** BEGIN **

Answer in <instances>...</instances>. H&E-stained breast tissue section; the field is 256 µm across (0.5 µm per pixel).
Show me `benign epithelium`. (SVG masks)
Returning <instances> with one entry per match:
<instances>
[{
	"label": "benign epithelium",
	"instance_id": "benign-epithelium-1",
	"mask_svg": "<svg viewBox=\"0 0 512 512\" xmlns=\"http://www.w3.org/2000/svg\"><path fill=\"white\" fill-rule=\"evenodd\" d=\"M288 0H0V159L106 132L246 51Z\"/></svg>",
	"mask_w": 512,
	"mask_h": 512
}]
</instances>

** END **

PROBLEM STATEMENT:
Exactly reproduce every line of the data above.

THE OUTPUT:
Answer in <instances>...</instances>. H&E-stained breast tissue section; the field is 256 µm across (0.5 µm per pixel).
Show me `benign epithelium`. (SVG masks)
Returning <instances> with one entry per match:
<instances>
[{
	"label": "benign epithelium",
	"instance_id": "benign-epithelium-1",
	"mask_svg": "<svg viewBox=\"0 0 512 512\" xmlns=\"http://www.w3.org/2000/svg\"><path fill=\"white\" fill-rule=\"evenodd\" d=\"M288 0H0V159L106 132L246 51Z\"/></svg>",
	"mask_w": 512,
	"mask_h": 512
}]
</instances>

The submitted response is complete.